(Data entries)

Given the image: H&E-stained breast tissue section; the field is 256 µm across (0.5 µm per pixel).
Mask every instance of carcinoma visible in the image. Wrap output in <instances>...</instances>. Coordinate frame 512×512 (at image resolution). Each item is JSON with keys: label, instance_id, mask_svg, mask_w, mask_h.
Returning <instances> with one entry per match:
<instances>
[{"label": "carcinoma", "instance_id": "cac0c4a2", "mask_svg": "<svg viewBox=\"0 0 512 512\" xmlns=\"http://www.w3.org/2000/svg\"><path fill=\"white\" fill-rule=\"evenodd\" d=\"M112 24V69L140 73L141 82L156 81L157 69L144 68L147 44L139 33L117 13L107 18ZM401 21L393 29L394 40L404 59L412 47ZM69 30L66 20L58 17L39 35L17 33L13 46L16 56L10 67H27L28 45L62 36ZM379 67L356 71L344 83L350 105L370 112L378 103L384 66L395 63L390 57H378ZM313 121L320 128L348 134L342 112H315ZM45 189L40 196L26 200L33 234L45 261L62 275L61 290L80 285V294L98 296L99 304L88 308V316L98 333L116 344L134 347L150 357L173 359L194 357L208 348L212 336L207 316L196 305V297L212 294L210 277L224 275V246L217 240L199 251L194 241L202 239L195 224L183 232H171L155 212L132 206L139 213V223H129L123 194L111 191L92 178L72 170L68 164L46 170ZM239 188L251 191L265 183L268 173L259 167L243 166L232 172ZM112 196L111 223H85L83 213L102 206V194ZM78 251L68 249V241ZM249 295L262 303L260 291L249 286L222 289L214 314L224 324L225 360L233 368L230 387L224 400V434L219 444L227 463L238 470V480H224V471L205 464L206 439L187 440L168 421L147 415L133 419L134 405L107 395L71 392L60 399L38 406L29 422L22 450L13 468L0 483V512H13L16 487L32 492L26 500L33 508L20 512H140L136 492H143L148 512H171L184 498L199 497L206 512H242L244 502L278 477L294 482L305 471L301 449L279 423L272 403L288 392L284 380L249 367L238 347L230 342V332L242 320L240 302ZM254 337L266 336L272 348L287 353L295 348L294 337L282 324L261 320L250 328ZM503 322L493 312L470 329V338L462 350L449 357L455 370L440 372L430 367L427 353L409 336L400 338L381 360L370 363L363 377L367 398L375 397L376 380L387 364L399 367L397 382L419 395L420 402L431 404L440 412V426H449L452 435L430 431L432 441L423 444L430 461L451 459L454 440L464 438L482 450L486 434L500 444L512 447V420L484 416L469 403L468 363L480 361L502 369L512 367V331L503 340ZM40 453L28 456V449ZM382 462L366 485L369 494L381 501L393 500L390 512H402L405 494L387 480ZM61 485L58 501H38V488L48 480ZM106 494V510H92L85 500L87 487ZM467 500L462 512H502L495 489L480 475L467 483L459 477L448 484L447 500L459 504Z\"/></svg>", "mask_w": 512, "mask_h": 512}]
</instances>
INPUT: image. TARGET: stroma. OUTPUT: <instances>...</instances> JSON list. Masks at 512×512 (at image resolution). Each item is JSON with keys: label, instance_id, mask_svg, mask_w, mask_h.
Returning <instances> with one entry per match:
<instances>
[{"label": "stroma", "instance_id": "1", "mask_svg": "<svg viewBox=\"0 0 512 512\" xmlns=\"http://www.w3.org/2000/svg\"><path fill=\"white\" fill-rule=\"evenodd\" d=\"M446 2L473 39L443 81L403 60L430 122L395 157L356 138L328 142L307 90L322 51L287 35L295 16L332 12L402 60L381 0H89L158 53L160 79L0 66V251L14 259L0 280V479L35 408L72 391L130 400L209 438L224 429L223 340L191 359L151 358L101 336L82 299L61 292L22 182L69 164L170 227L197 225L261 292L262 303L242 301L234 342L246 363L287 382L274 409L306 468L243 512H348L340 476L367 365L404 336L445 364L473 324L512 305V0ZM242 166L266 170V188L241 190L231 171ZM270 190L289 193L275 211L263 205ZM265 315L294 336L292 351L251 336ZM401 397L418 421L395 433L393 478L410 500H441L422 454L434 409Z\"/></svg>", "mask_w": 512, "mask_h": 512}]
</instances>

• WHAT TO DO
Write out the whole listing again, exactly as it stands.

• RESULT OF THE TASK
Given the image: H&E-stained breast tissue section; the field is 256 µm across (0.5 µm per pixel).
Mask every instance of carcinoma visible in the image. Wrap output in <instances>...</instances>. Coordinate frame 512×512 (at image resolution). Each item is JSON with keys: label, instance_id, mask_svg, mask_w, mask_h.
Returning <instances> with one entry per match:
<instances>
[{"label": "carcinoma", "instance_id": "cac0c4a2", "mask_svg": "<svg viewBox=\"0 0 512 512\" xmlns=\"http://www.w3.org/2000/svg\"><path fill=\"white\" fill-rule=\"evenodd\" d=\"M112 24V69L140 73L141 82L156 81L157 69L144 68L147 44L139 33L117 13L107 18ZM401 21L393 29L394 40L404 59L412 47ZM69 30L66 20L58 17L39 35L17 33L13 46L16 56L10 67H27L28 45L62 36ZM379 67L356 71L344 83L350 105L370 112L378 103L384 66L395 63L390 57H378ZM313 121L320 128L348 134L342 112H315ZM45 189L40 196L26 200L33 234L45 261L62 275L61 290L80 285V294L98 296L99 304L88 308V316L98 333L116 344L134 347L150 357L173 359L194 357L208 348L212 336L207 316L196 305V297L212 294L210 277L224 275V246L217 240L199 251L194 241L202 239L195 224L183 232H171L155 212L132 206L139 213V223H129L123 194L111 191L92 178L72 170L68 164L46 170ZM239 188L251 191L265 183L268 173L259 167L243 166L232 172ZM112 196L111 223H85L83 213L102 206V194ZM78 251L68 249V241ZM249 295L262 303L260 291L249 286L222 289L214 314L224 324L225 360L233 368L230 387L224 400V434L219 444L227 463L238 470V480H224V471L205 464L206 439L187 440L168 421L147 415L133 419L134 405L107 395L71 392L60 399L38 406L29 422L22 450L13 468L0 483V512H13L16 487L32 492L26 500L33 508L20 512H140L136 492H143L148 512H171L184 498L199 497L206 512H242L244 502L278 477L294 482L305 471L301 449L279 423L272 403L288 392L284 380L249 367L238 347L230 342V332L242 320L240 302ZM254 337L266 336L272 348L287 353L295 348L294 337L282 324L261 320L250 328ZM503 322L493 312L470 329V338L462 350L449 357L455 370L440 372L430 367L427 353L409 336L400 338L381 360L370 363L363 377L367 398L375 397L376 380L387 364L399 367L397 382L419 395L420 402L431 404L440 412V426H449L452 435L430 431L432 441L423 444L430 461L451 459L454 440L464 438L482 450L486 434L500 444L512 447V420L484 416L469 403L468 363L480 361L502 369L512 367V331L503 340ZM40 453L28 456V449ZM382 462L366 485L369 494L381 501L393 500L390 512H402L405 494L387 480ZM61 485L58 501H38V488L48 480ZM106 494V510H92L85 500L87 487ZM467 500L462 512H502L495 489L480 475L467 483L459 477L448 484L447 500L459 504Z\"/></svg>", "mask_w": 512, "mask_h": 512}]
</instances>
INPUT: image. TARGET: stroma. OUTPUT: <instances>...</instances> JSON list. Masks at 512×512 (at image resolution). Each item is JSON with keys: label, instance_id, mask_svg, mask_w, mask_h.
Returning <instances> with one entry per match:
<instances>
[{"label": "stroma", "instance_id": "1", "mask_svg": "<svg viewBox=\"0 0 512 512\" xmlns=\"http://www.w3.org/2000/svg\"><path fill=\"white\" fill-rule=\"evenodd\" d=\"M446 2L473 39L443 81L403 60L430 122L395 157L356 138L328 142L307 90L322 51L287 35L295 16L332 12L402 60L381 0H89L158 53L160 79L0 66V251L14 259L0 280V479L35 408L72 391L130 400L209 438L224 429L223 340L191 359L151 358L101 336L82 299L61 292L22 182L69 164L170 227L197 225L261 292L262 303L242 301L234 342L246 363L287 382L274 409L306 468L243 512H348L340 476L367 365L404 336L445 364L473 324L512 305V0ZM242 166L266 170V188L241 190L231 171ZM270 190L289 193L275 211L263 205ZM265 315L294 336L292 351L251 336ZM401 397L418 421L395 433L393 478L410 500H441L422 454L434 409Z\"/></svg>", "mask_w": 512, "mask_h": 512}]
</instances>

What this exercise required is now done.